Object tracking records
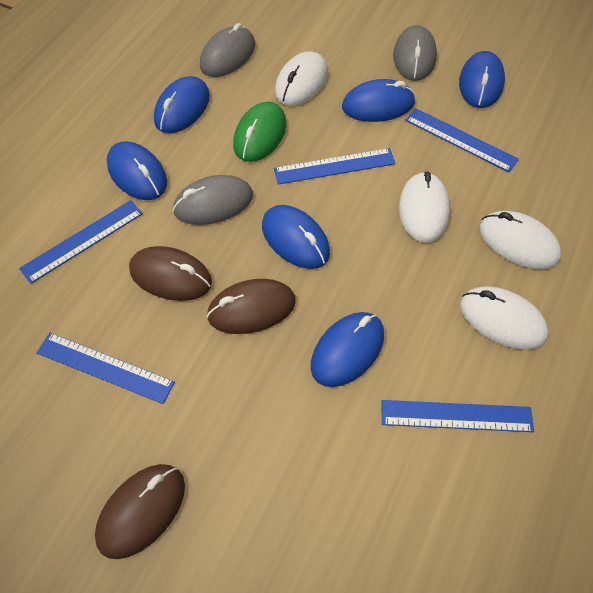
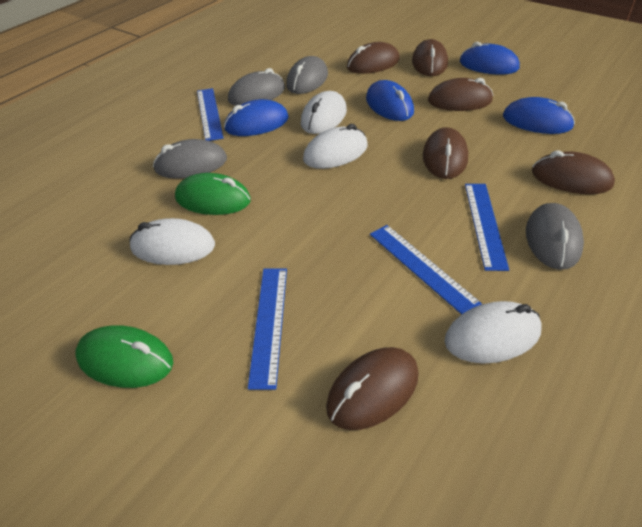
blue mouse: 6 -> 4
blue ruler: 5 -> 4
brown mouse: 3 -> 6
green mouse: 1 -> 2
grey mouse: 3 -> 4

* YOUR OBJECTIVE *
No picture belongs in the answer, but every word of the records above does, exactly as given.

* TASK RESPONSE *
blue mouse: 6 -> 4
blue ruler: 5 -> 4
brown mouse: 3 -> 6
green mouse: 1 -> 2
grey mouse: 3 -> 4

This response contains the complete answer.